Task goal: Hunt through the entries for the word "diode" and copy each line in which it appears.

[Dataset records Boundary: Start]

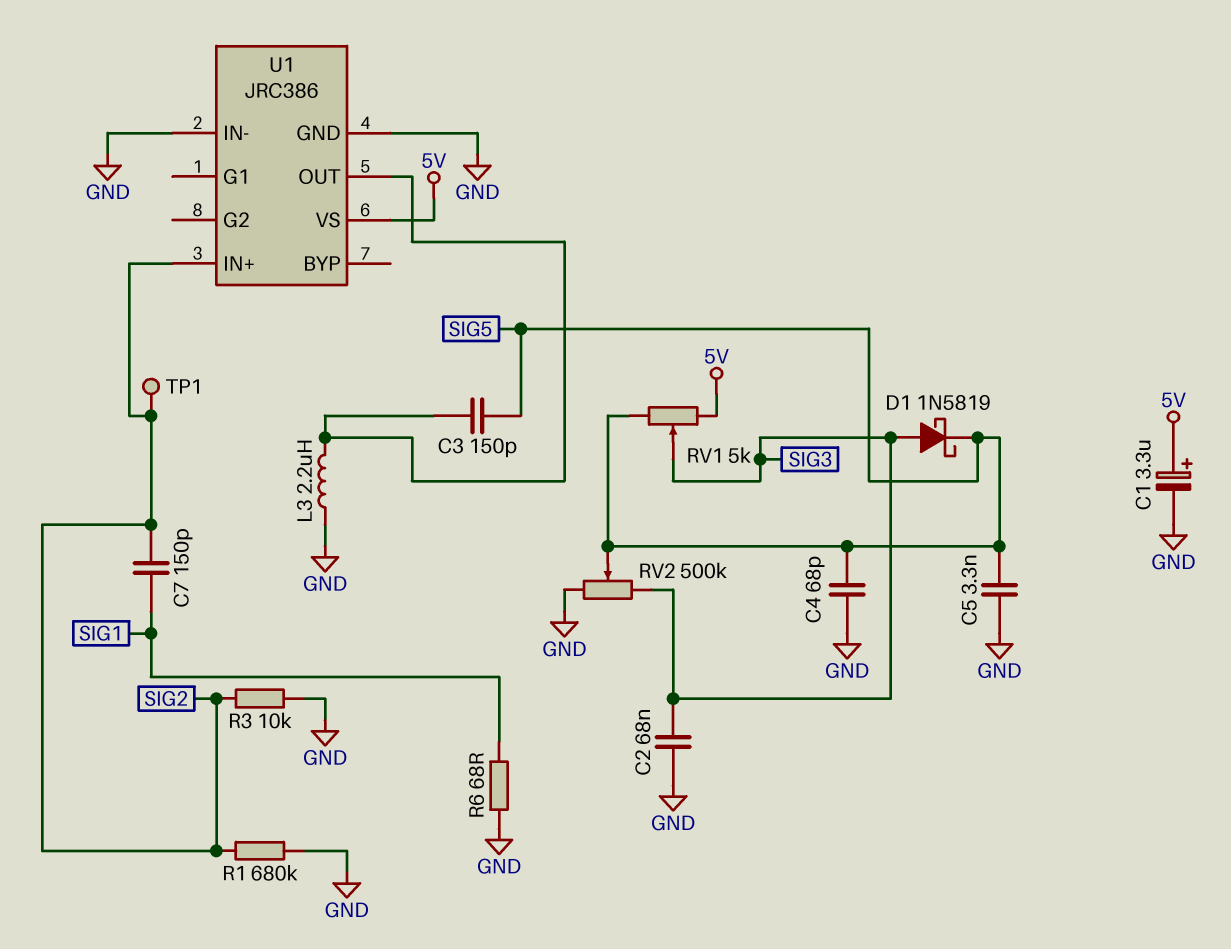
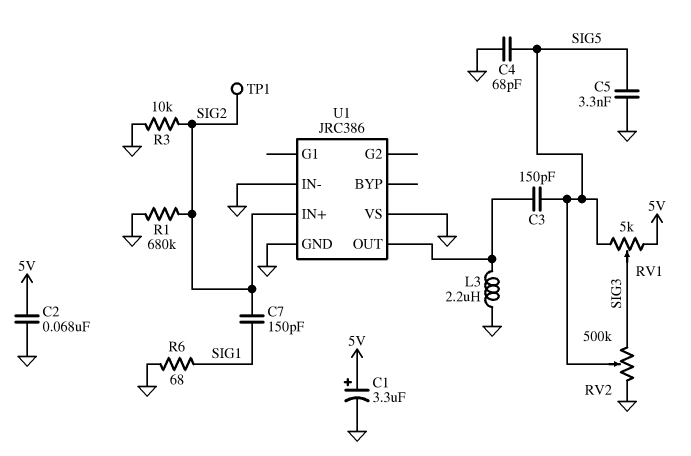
C2: 68nF (GND, SIG3) -> 68nF (5V, GND)
D1: schottky 1N5819 (A SIG3, K SIG5) -> none
U1 pin VS: 5V -> GND

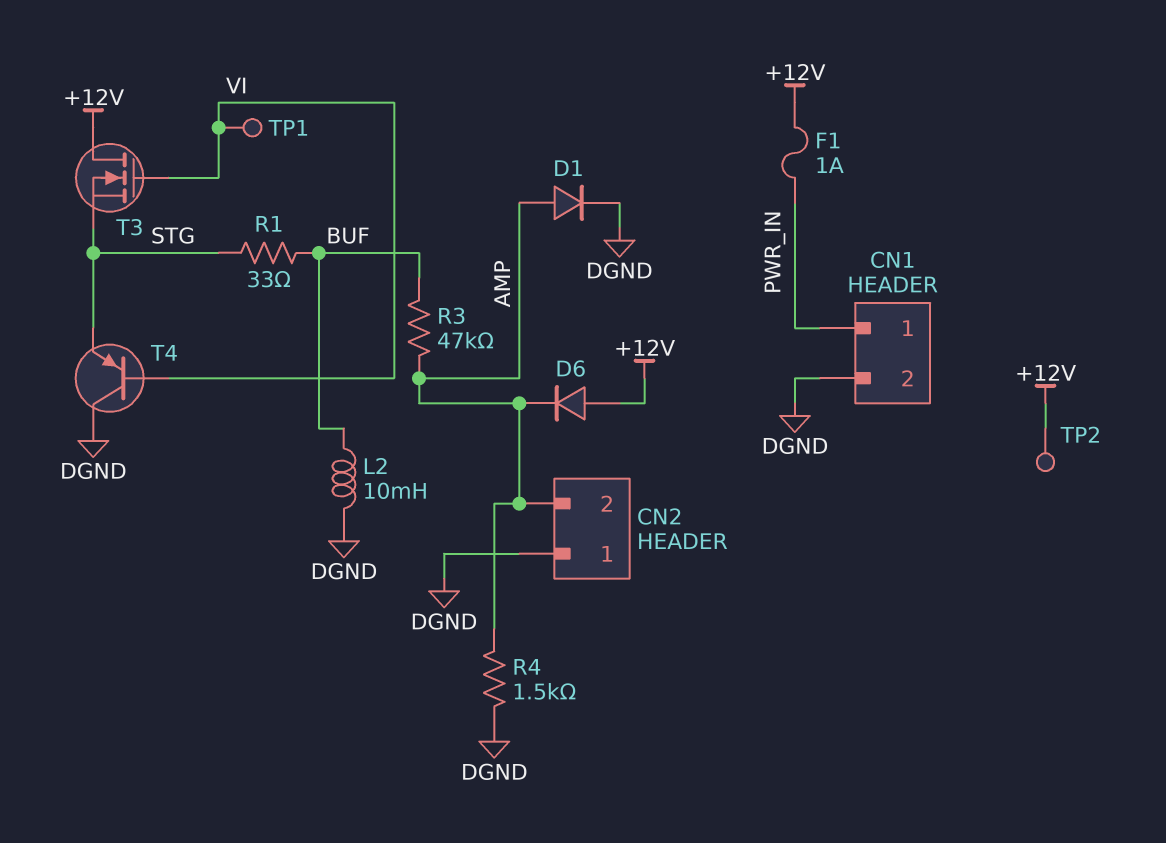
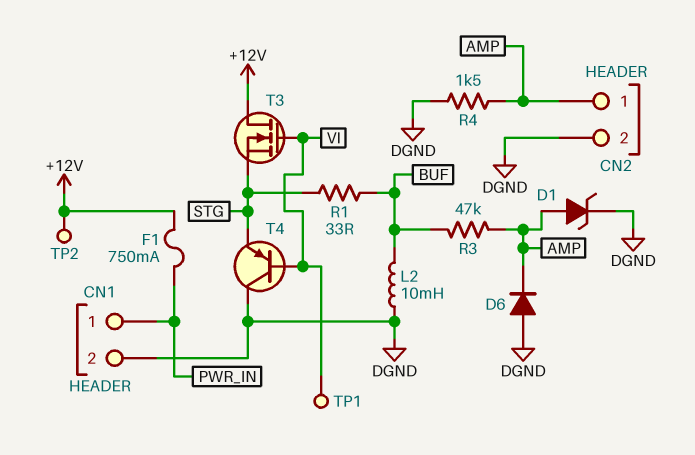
CN2 pin 1: DGND -> AMP
CN2 pin 2: AMP -> DGND
D1: diode (A AMP, K DGND) -> zener (A AMP, K DGND)
D6: diode (A +12V, K AMP) -> diode (A DGND, K AMP)
F1: 1A (+12V, PWR_IN) -> 750mA (+12V, PWR_IN)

[Dataset records Boundary: End]

Final answer:
D1: diode (A AMP, K DGND) -> zener (A AMP, K DGND)
D6: diode (A +12V, K AMP) -> diode (A DGND, K AMP)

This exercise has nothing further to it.